BEGIN

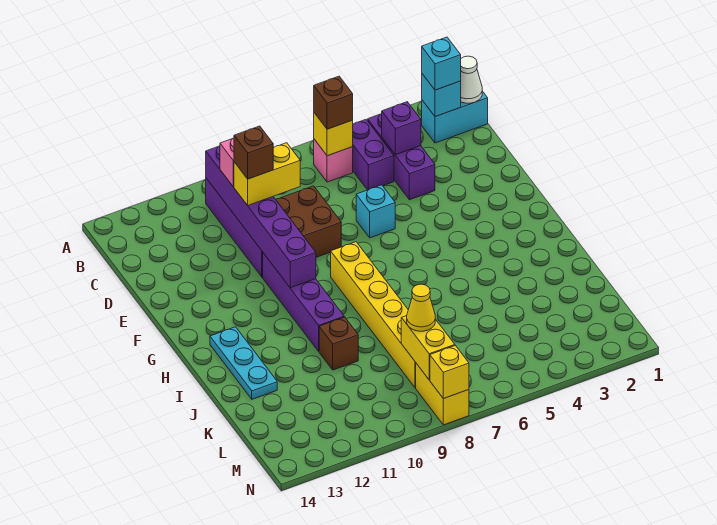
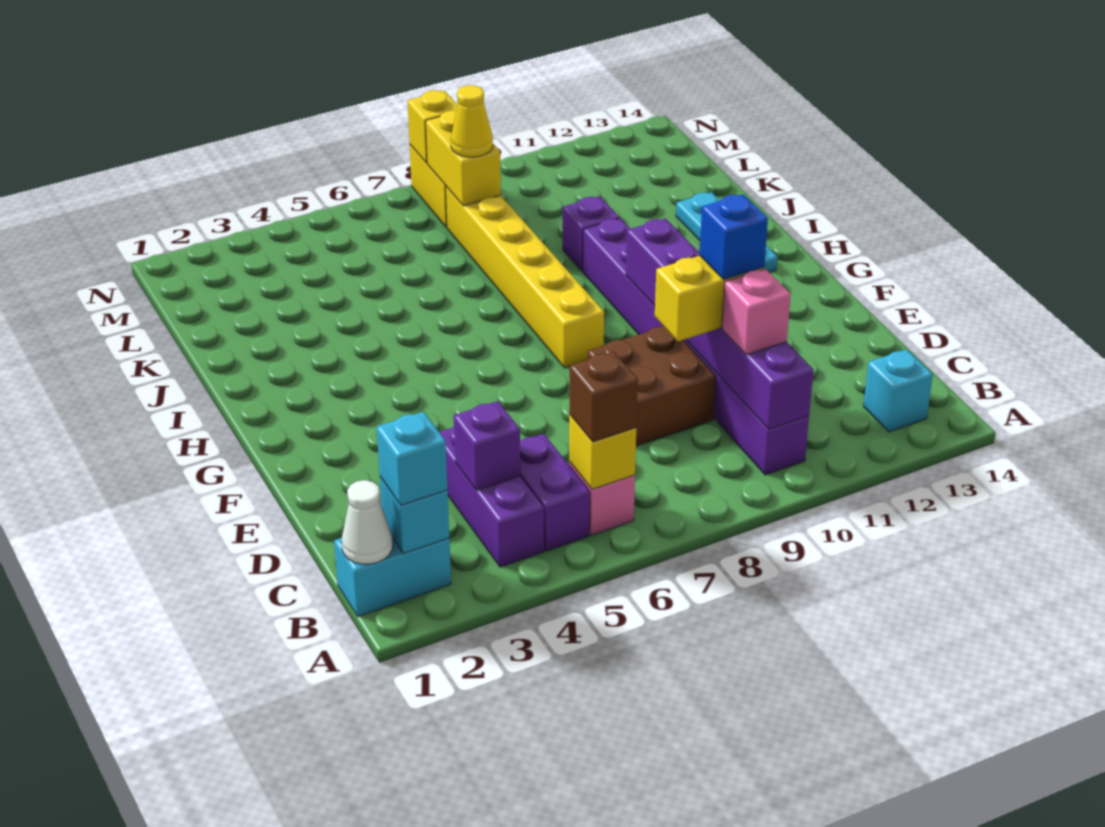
brown brick D10 level 4 -> blue brick D10 level 4
cyan brick E6 level 1 -> cyan brick B13 level 1
brown brick J10 level 1 -> purple brick J10 level 1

END

* [WORK INSTRUCTION]
Word for word, restate the whole listing and drop the images.

* [ANSWER SECTION]
brown brick D10 level 4 -> blue brick D10 level 4
cyan brick E6 level 1 -> cyan brick B13 level 1
brown brick J10 level 1 -> purple brick J10 level 1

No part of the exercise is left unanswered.